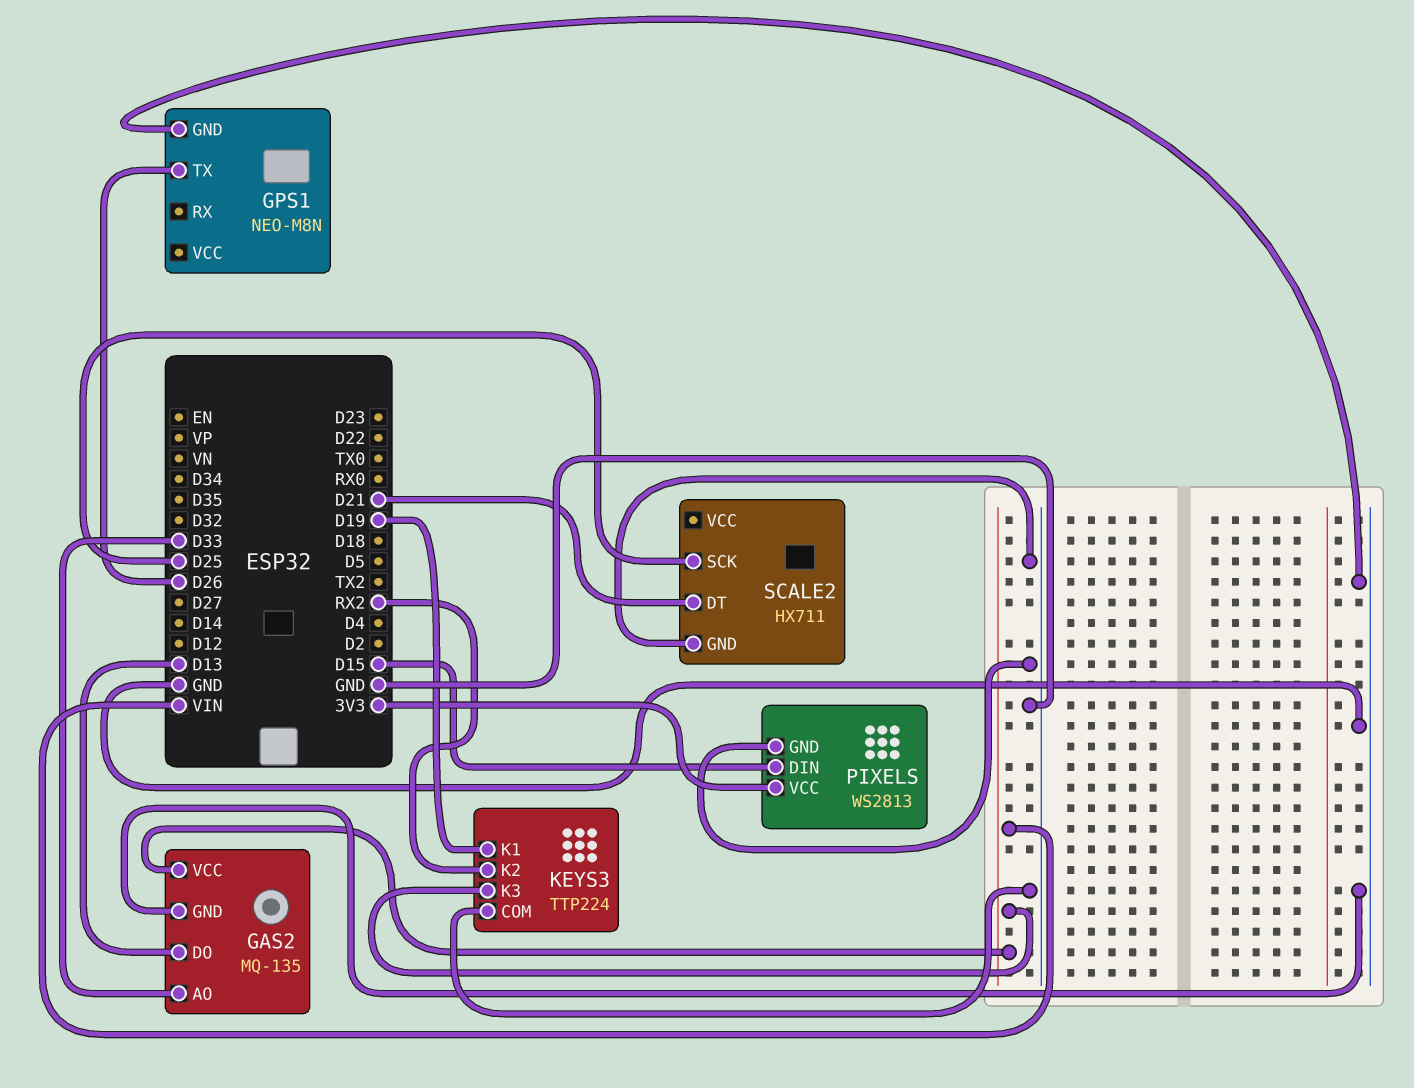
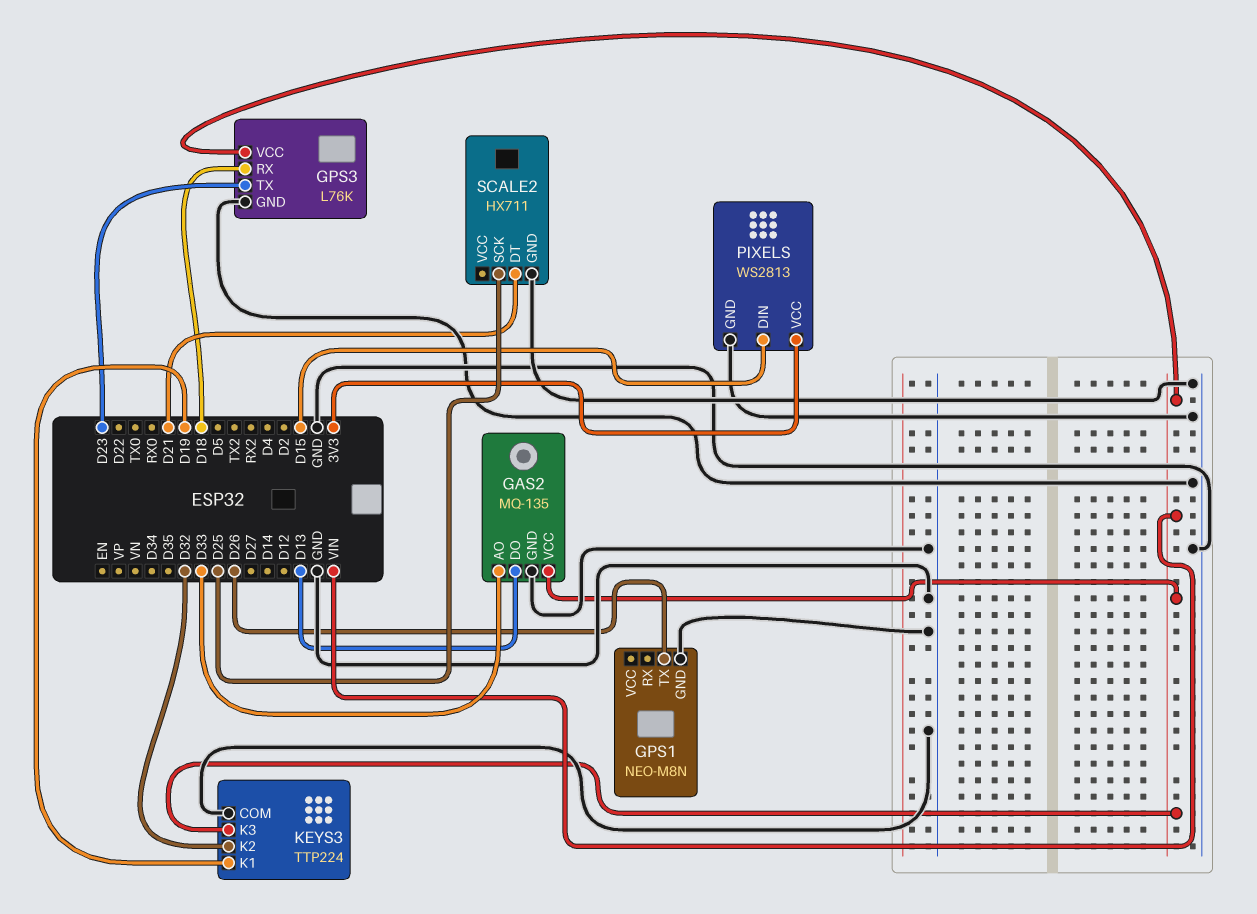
GPS3: none -> L76K
GPS3 pin GND: none -> GND
GPS3 pin RX: none -> D18
GPS3 pin TX: none -> D23
GPS3 pin VCC: none -> VIN
KEYS3 pin K2: RX2 -> D32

######

» Task goal
What must be returned is the line with "GPS3 pin GND: none -> GND" plus every line after it to the end of the entries, exactly as they appear.

» Answer to this task
GPS3 pin GND: none -> GND
GPS3 pin RX: none -> D18
GPS3 pin TX: none -> D23
GPS3 pin VCC: none -> VIN
KEYS3 pin K2: RX2 -> D32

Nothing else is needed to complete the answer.